◆ WHAT IS REQUIRED:
Leaving out every picture, copy the lines of the material below exactly, from the line containing "none -> brown round brick A5 level 2" through the line containing "brown round brick A8".

◆ TASK INPUTS:
┄┄┄┄┄┄

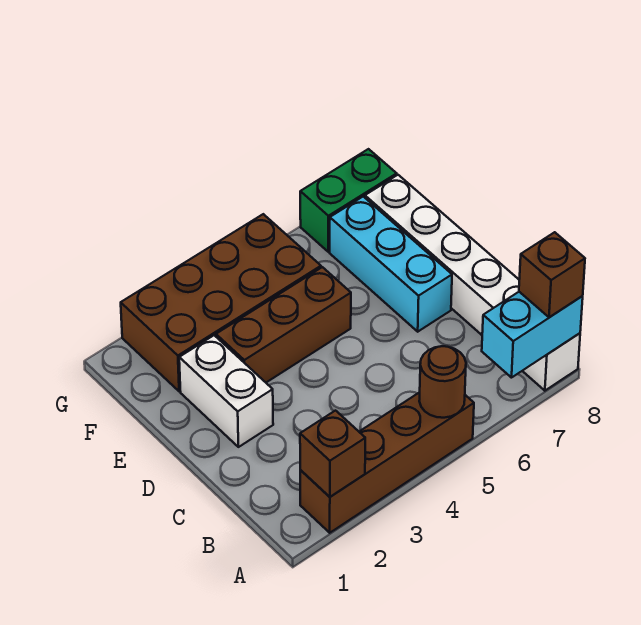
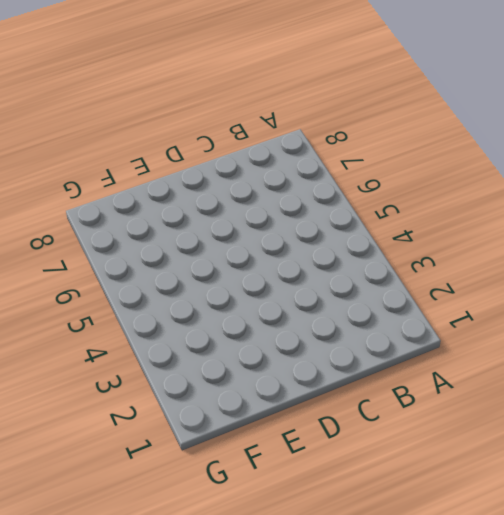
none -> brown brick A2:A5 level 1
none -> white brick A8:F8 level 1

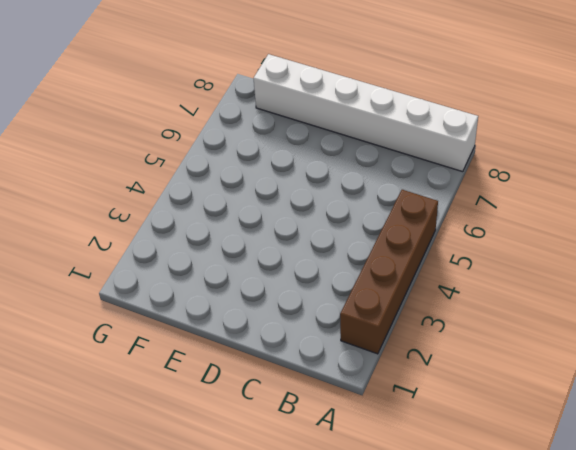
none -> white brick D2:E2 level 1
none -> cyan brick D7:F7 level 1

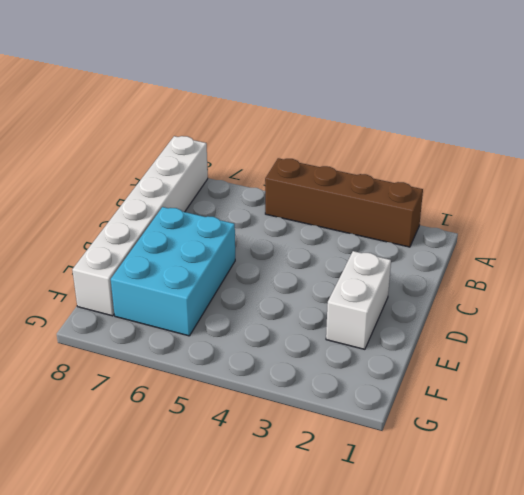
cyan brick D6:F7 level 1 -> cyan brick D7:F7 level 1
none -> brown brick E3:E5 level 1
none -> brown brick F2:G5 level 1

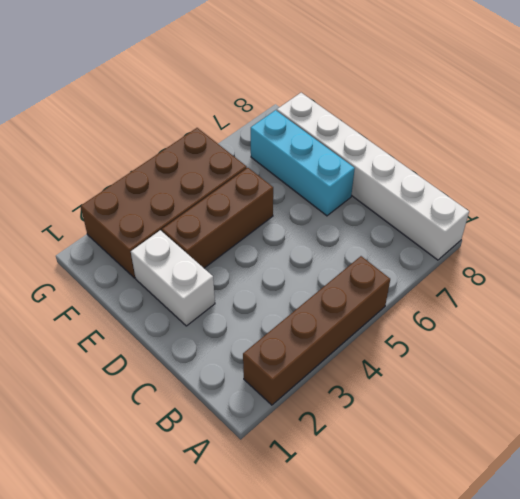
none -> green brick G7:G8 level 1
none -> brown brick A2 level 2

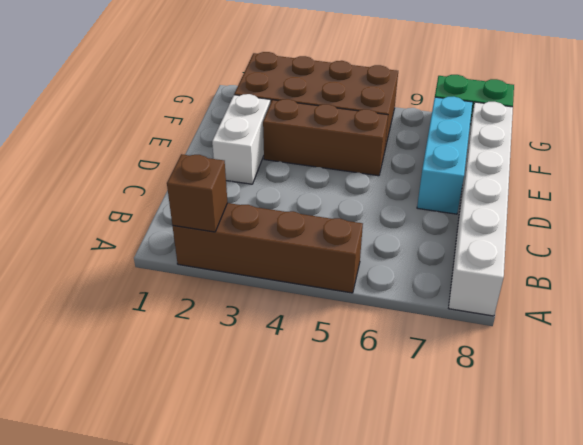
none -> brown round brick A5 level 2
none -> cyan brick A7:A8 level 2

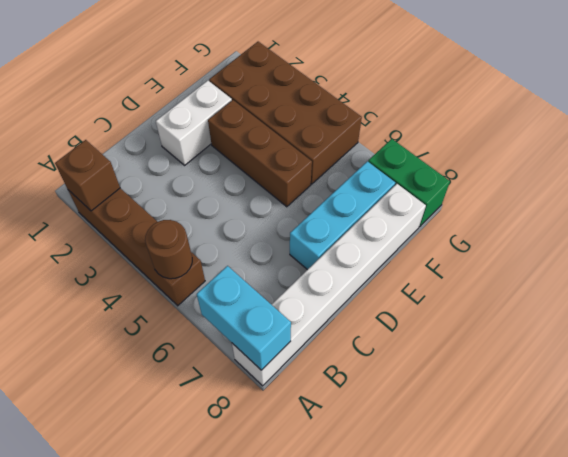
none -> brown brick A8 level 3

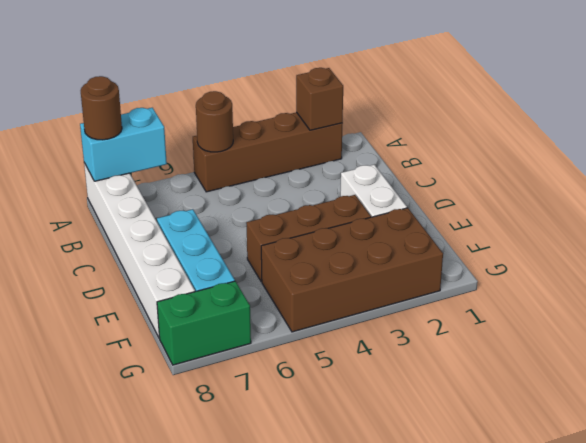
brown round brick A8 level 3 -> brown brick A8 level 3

┄┄┄┄┄┄

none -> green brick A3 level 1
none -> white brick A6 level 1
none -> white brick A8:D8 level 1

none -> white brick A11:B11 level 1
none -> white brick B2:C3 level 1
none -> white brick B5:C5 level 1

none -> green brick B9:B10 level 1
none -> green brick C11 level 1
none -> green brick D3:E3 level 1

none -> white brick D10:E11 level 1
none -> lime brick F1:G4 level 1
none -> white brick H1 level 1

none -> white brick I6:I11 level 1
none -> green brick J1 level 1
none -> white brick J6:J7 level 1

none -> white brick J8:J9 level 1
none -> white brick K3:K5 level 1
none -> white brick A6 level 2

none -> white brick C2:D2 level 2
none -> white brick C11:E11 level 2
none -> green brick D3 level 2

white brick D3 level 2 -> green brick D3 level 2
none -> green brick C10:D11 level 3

┄┄┄┄┄┄

◆ RESPONSE TO THE TASK:
none -> brown round brick A5 level 2
none -> cyan brick A7:A8 level 2

none -> brown brick A8 level 3

brown round brick A8 level 3 -> brown brick A8 level 3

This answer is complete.